>>

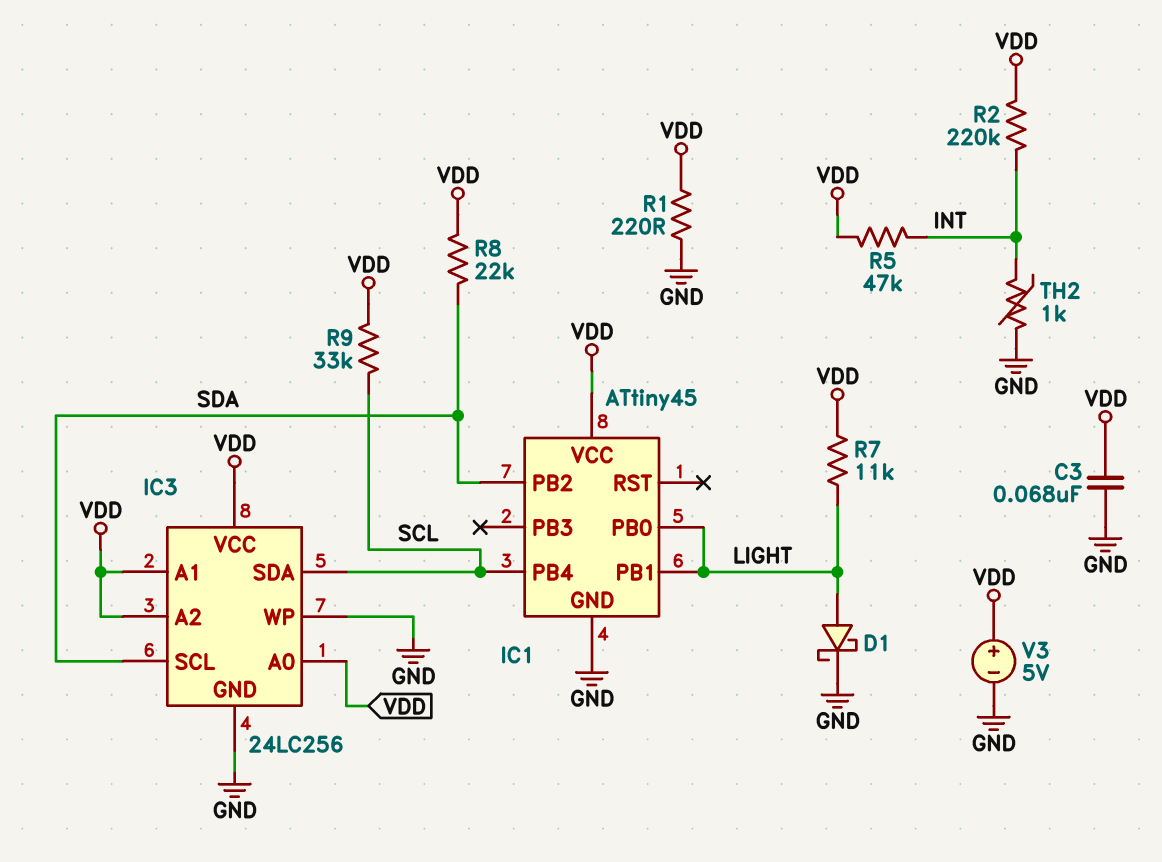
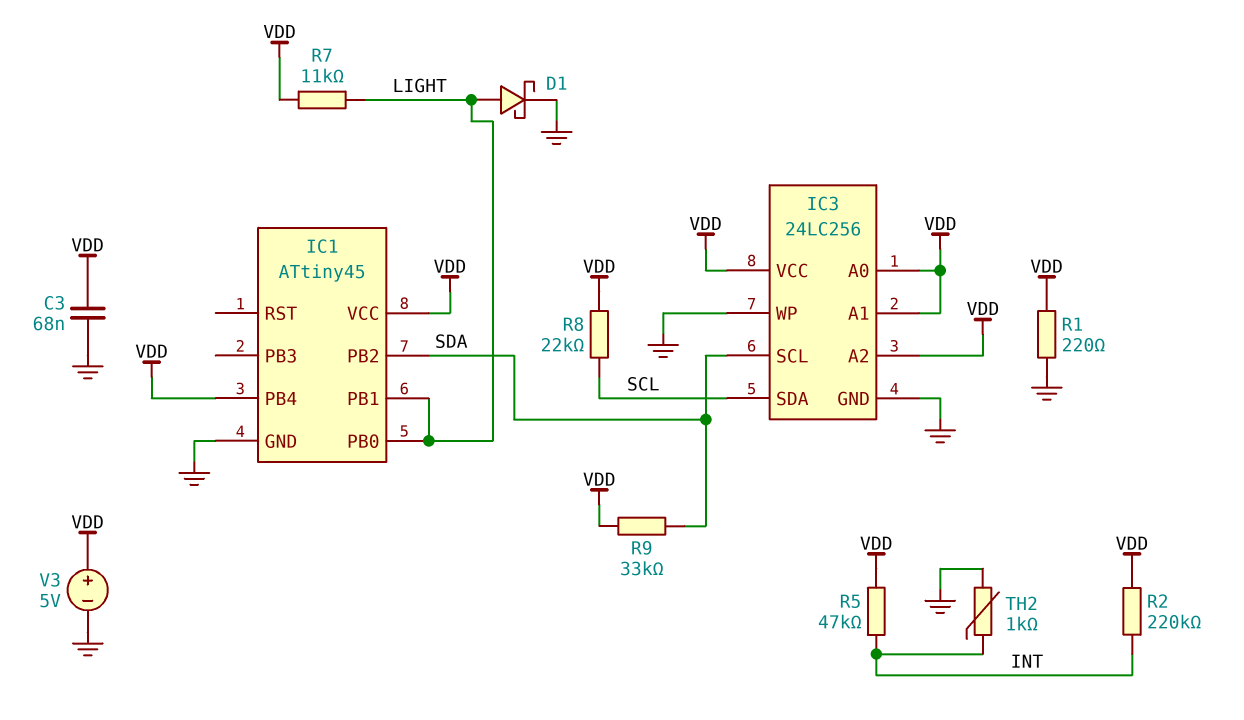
IC1 pin PB4: SCL -> VDD
R8: 22k (SDA, VDD) -> 22k (SCL, VDD)
R9: 33k (SCL, VDD) -> 33k (SDA, VDD)

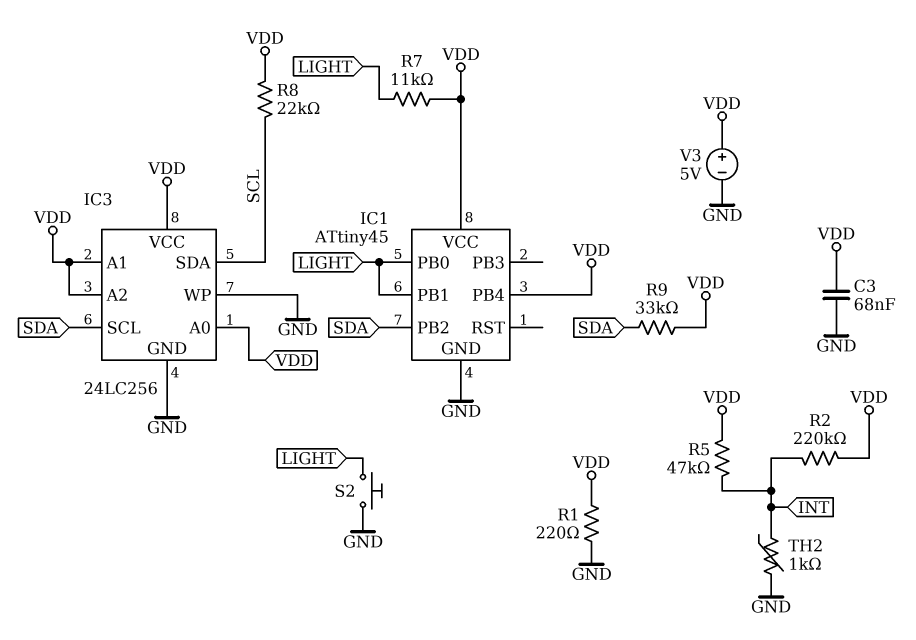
D1: schottky (A LIGHT, K GND) -> none
S2: none -> button (GND, LIGHT)

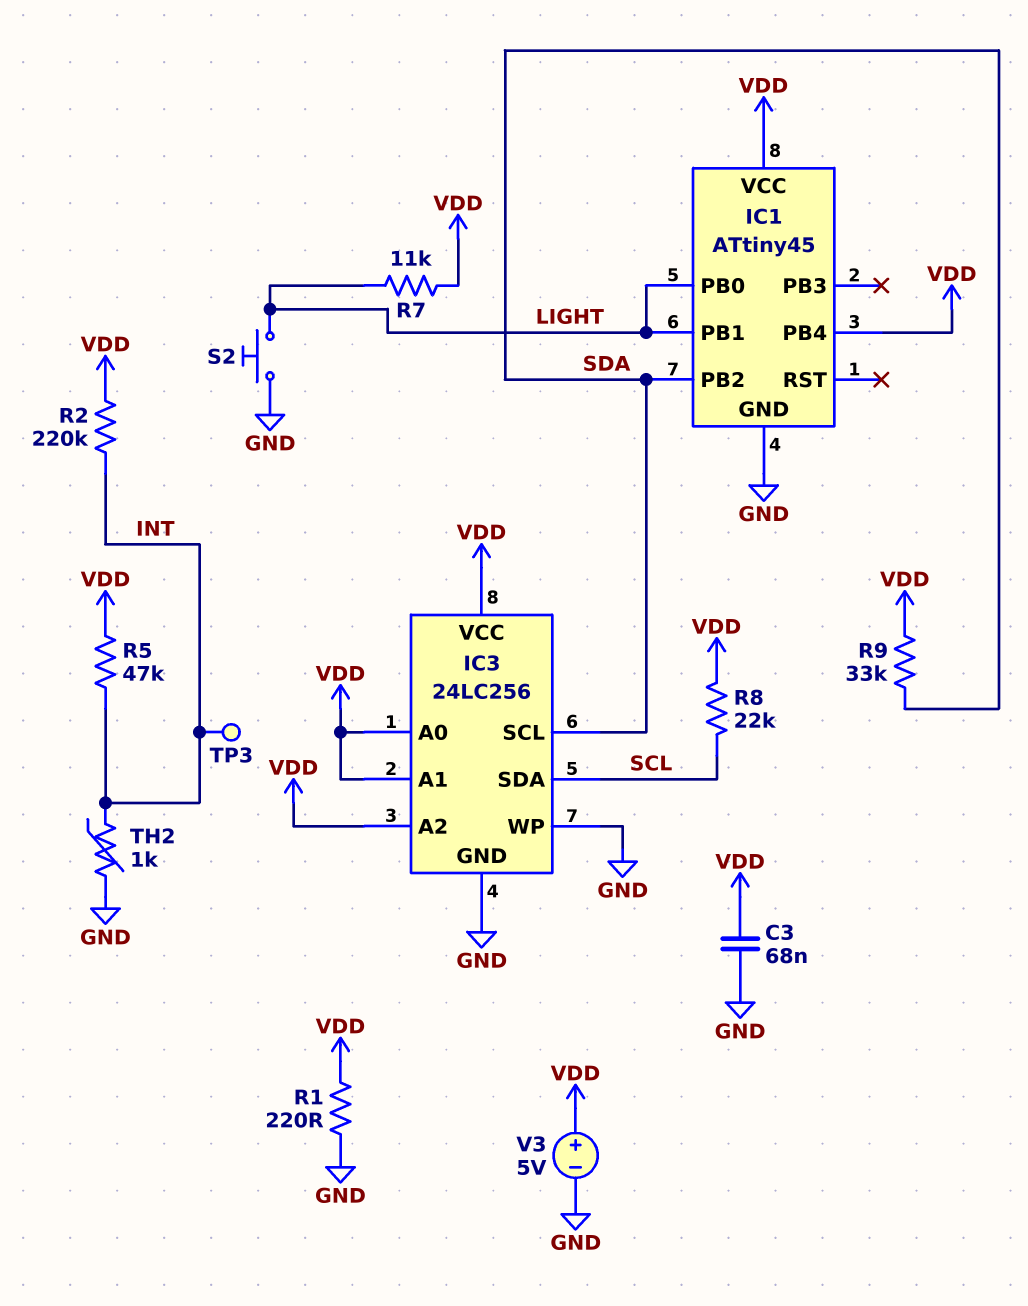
TP3: none -> test point (INT)

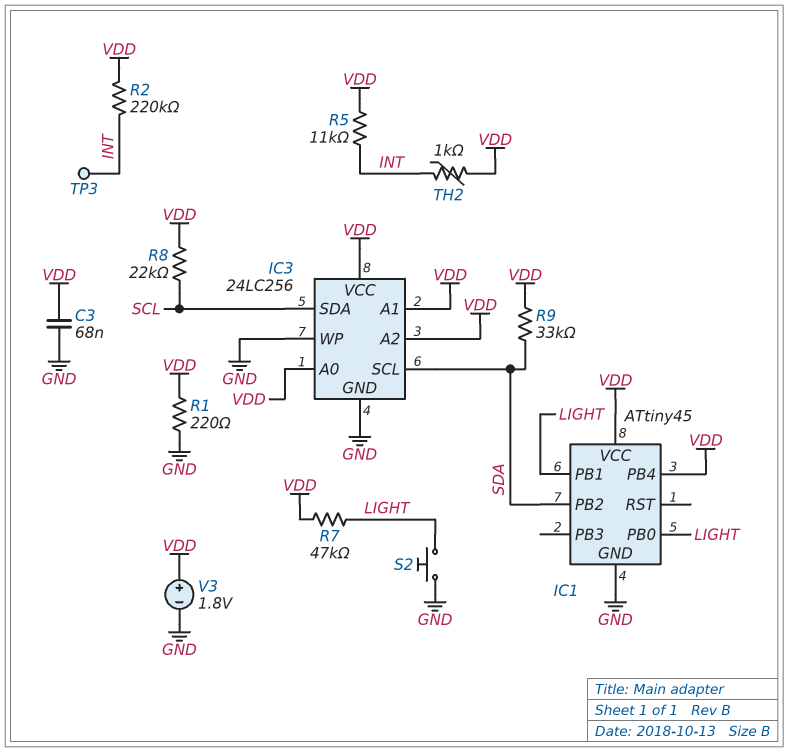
R5: 47k (INT, VDD) -> 11k (INT, VDD)
R7: 11k (LIGHT, VDD) -> 47k (LIGHT, VDD)
TH2: 1k (GND, INT) -> 1k (INT, VDD)
V3: 5V (plus VDD, minus GND) -> 1.8V (plus VDD, minus GND)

<<

### Work to complete
Output only the lines from the one that contains "R5: 47k (INT, VDD) -> 11k (INT, VDD)" through the last line of the data above, each restated exactly.

### Response for this exercise
R5: 47k (INT, VDD) -> 11k (INT, VDD)
R7: 11k (LIGHT, VDD) -> 47k (LIGHT, VDD)
TH2: 1k (GND, INT) -> 1k (INT, VDD)
V3: 5V (plus VDD, minus GND) -> 1.8V (plus VDD, minus GND)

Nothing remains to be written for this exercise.